▶ _Problem to solve_: From the listing below, work out how many lines contain "none". Reply with that number only.

▶ _Provided material_:
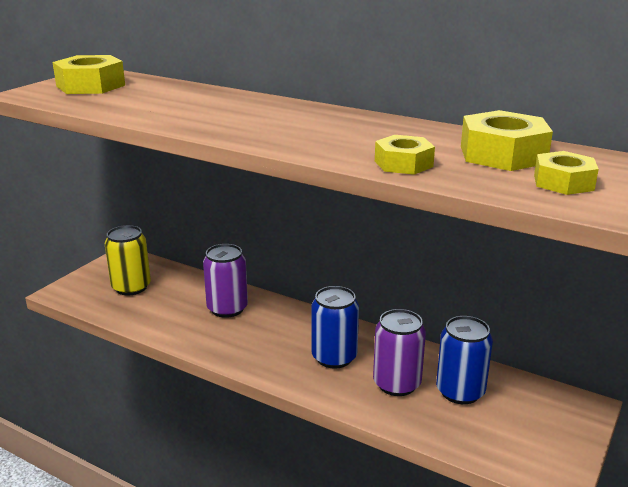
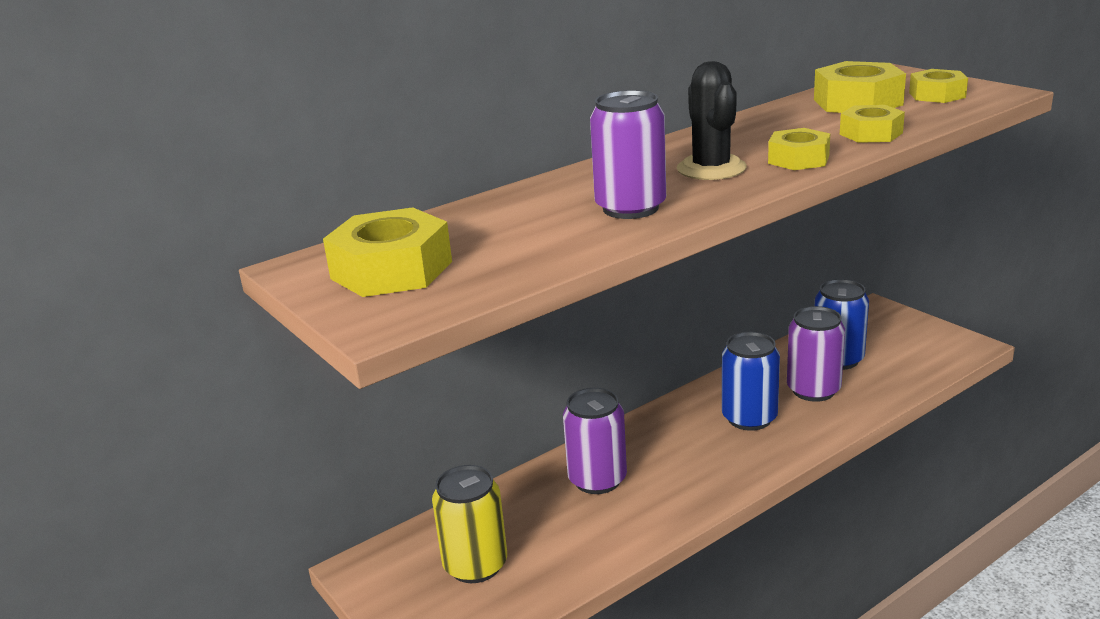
camera: 65 degrees left, 0 degrees up
none -> purple can [590,90,666,219]
none -> black cactus [677,61,747,180]
none -> yellow nut [768,128,830,170]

▶ _Task solution_: 3